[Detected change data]
* * * *

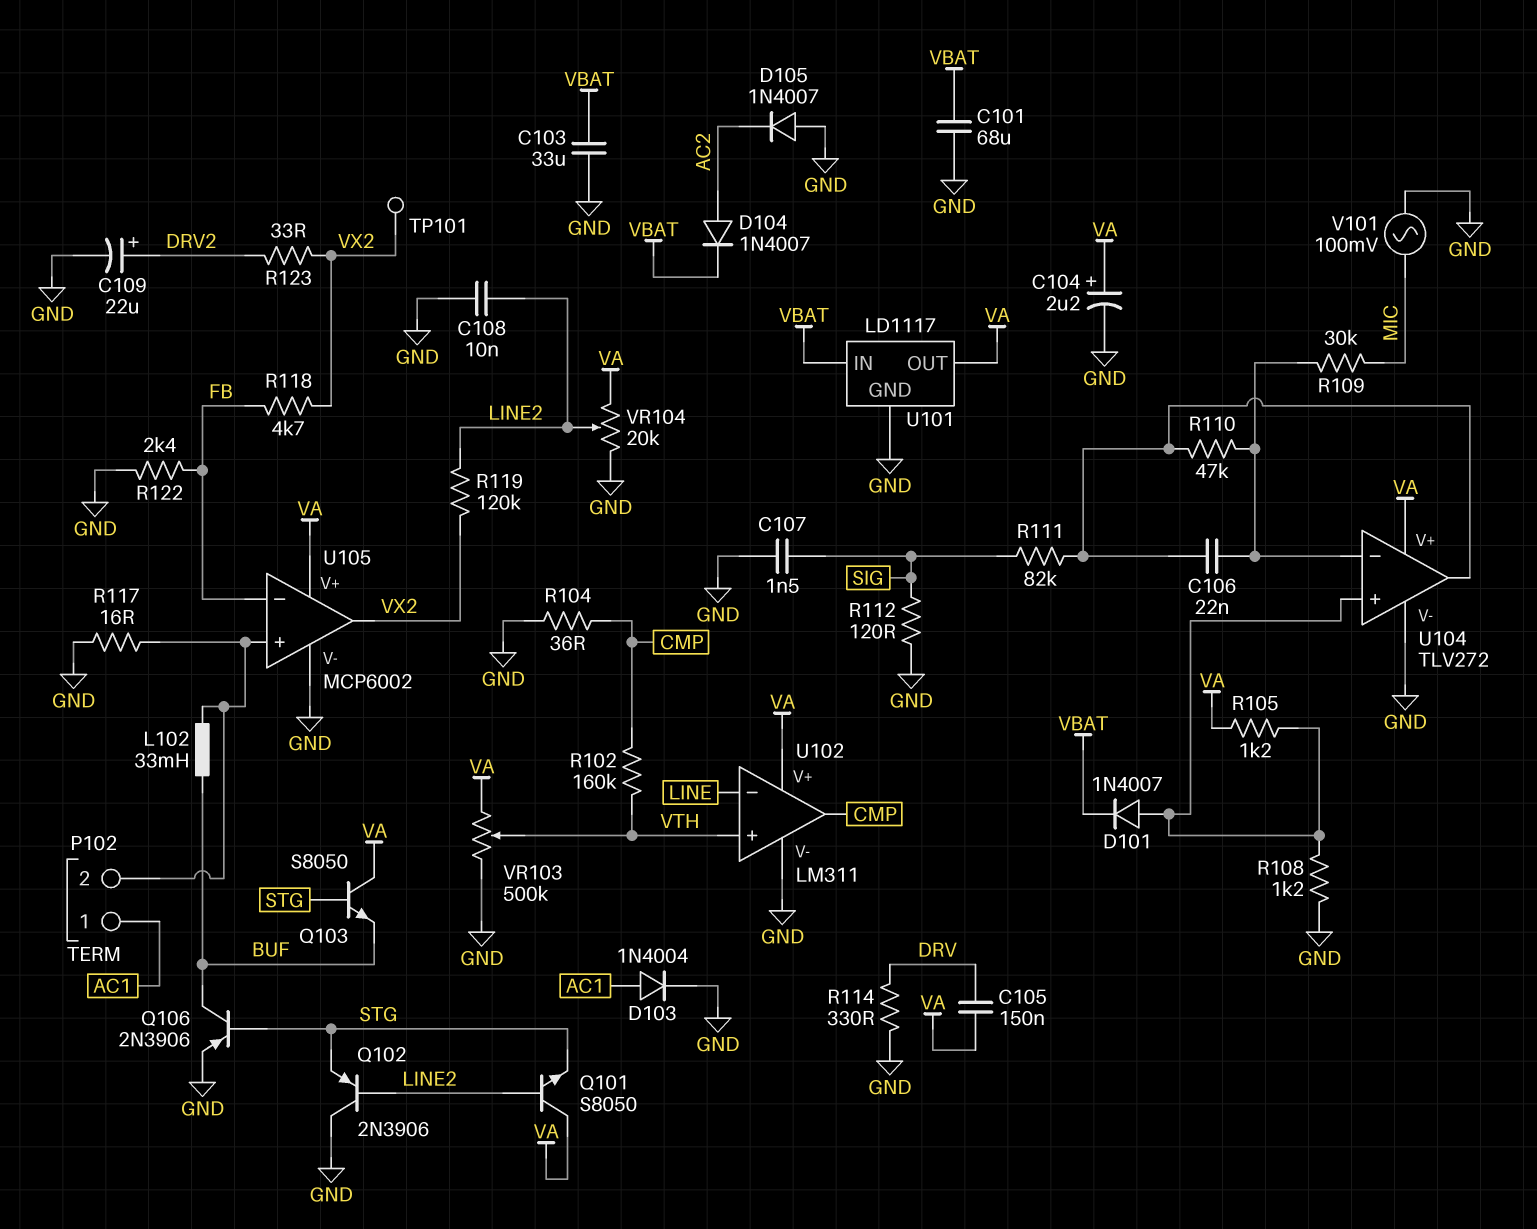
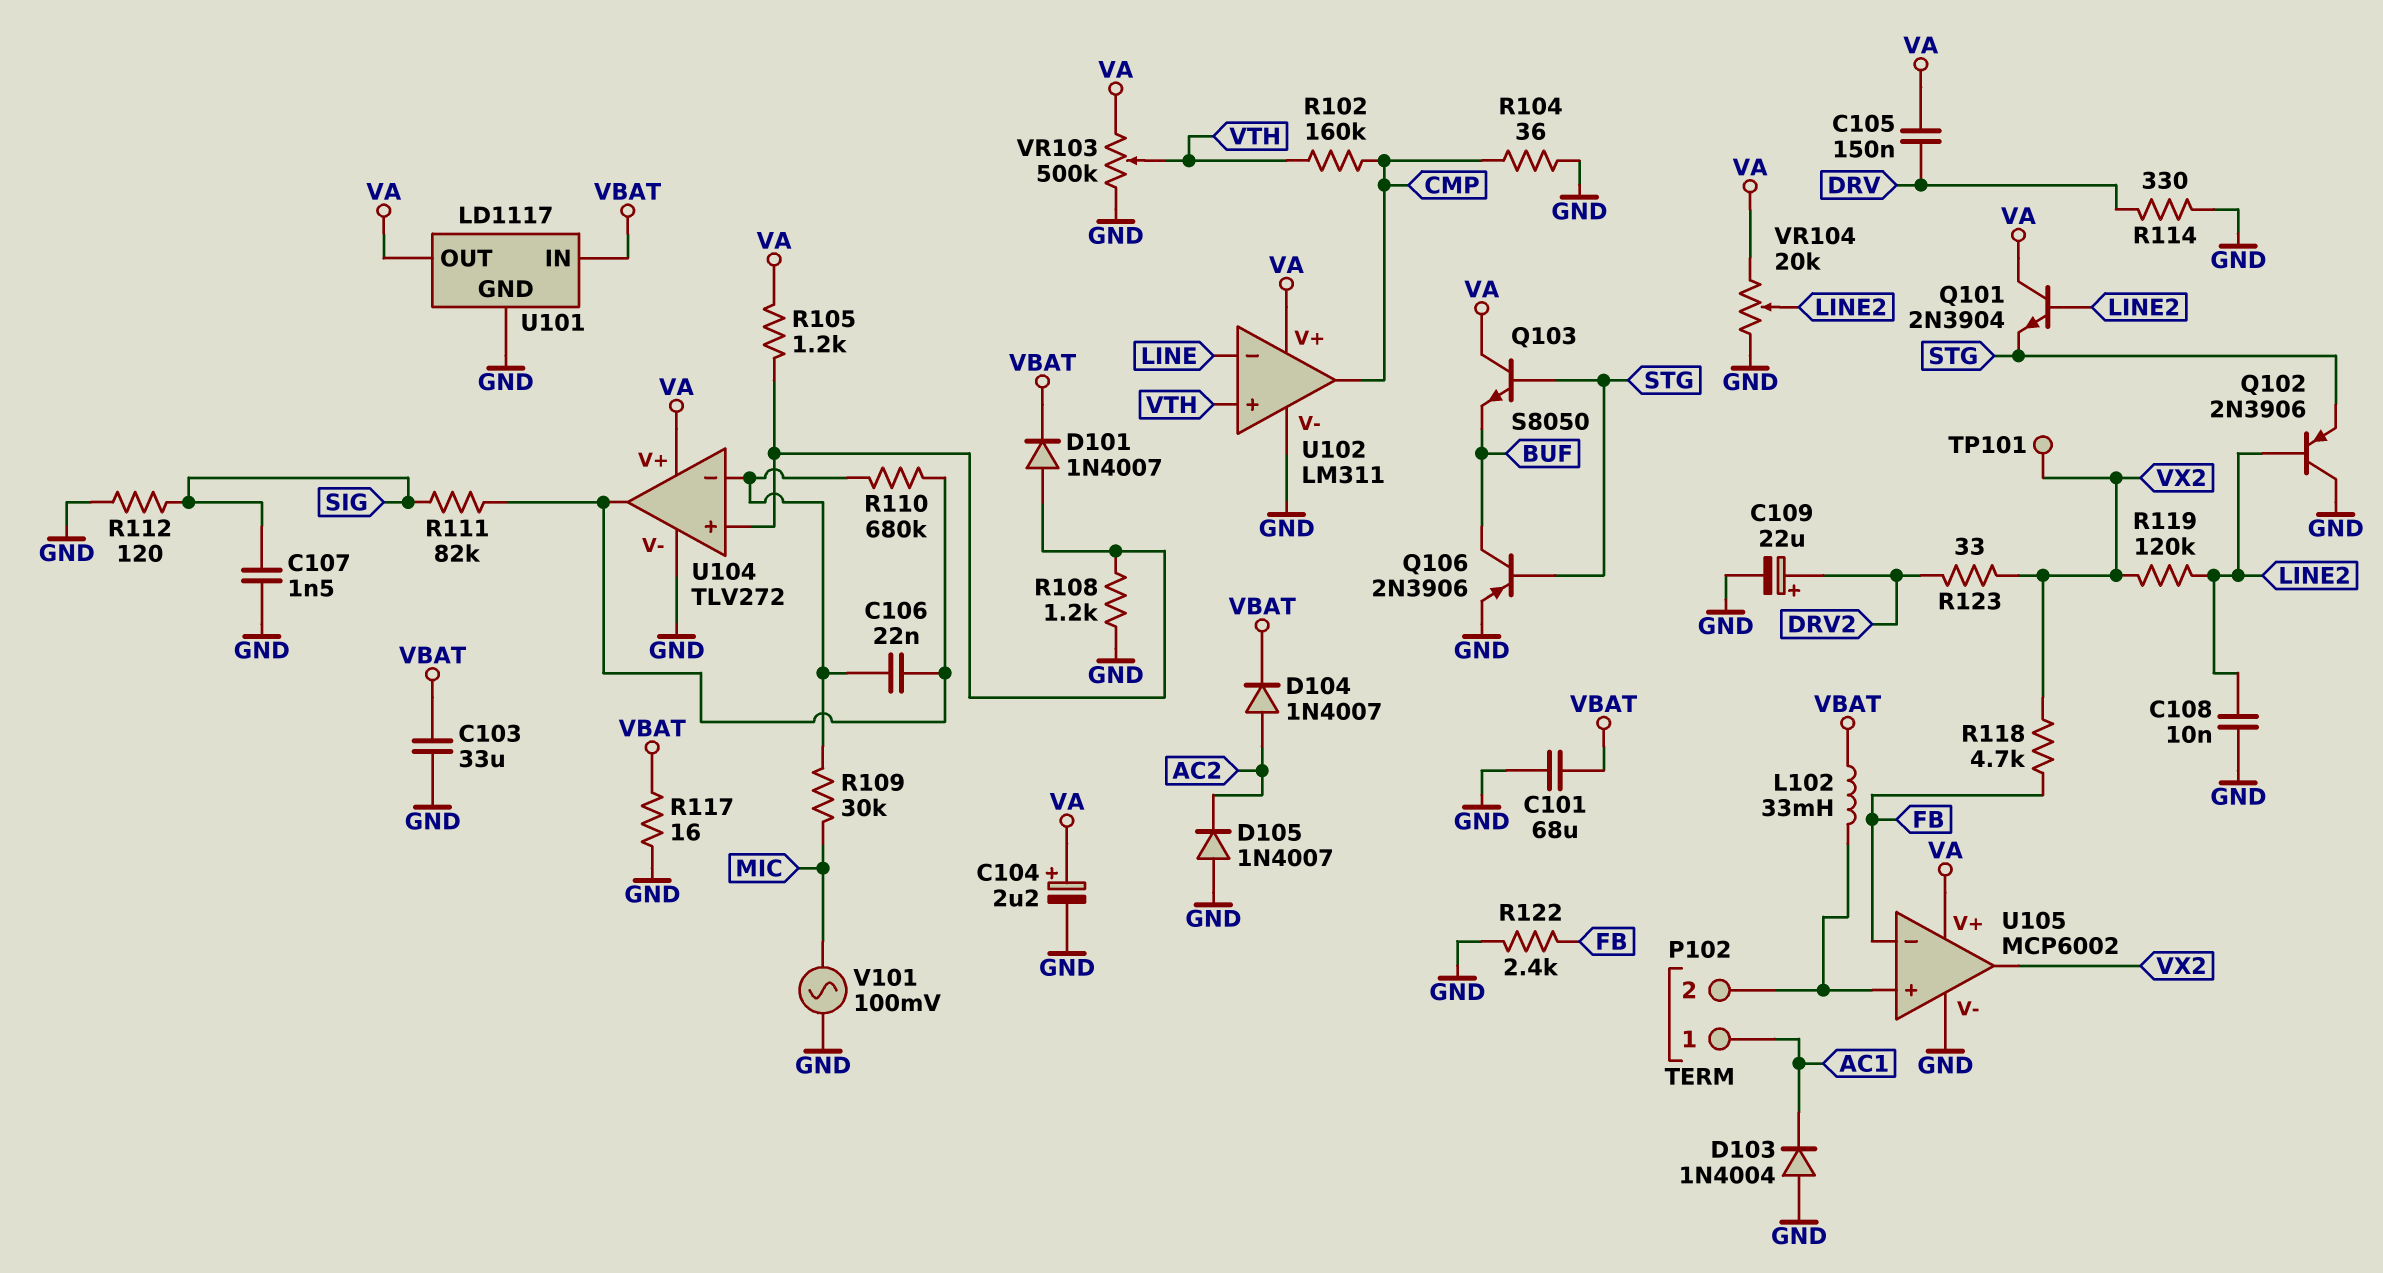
D103: diode 1N4004 (A AC1, K GND) -> diode 1N4004 (A GND, K AC1)
L102: 33mH (BUF, P102/2) -> 33mH (P102/2, VBAT)
Q101: NPN S8050 (B LINE2, C VA, E STG) -> NPN 2N3904 (B LINE2, C VA, E STG)
R110: 47k (U104/in-, U104/out) -> 680k (U104/in-, U104/out)
R117: 16 (GND, P102/2) -> 16 (GND, VBAT)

* * * *

:: Work instruction ::
Only an exact, picture-free copy of the entries counts as the answer.

:: Task solution ::
D103: diode 1N4004 (A AC1, K GND) -> diode 1N4004 (A GND, K AC1)
L102: 33mH (BUF, P102/2) -> 33mH (P102/2, VBAT)
Q101: NPN S8050 (B LINE2, C VA, E STG) -> NPN 2N3904 (B LINE2, C VA, E STG)
R110: 47k (U104/in-, U104/out) -> 680k (U104/in-, U104/out)
R117: 16 (GND, P102/2) -> 16 (GND, VBAT)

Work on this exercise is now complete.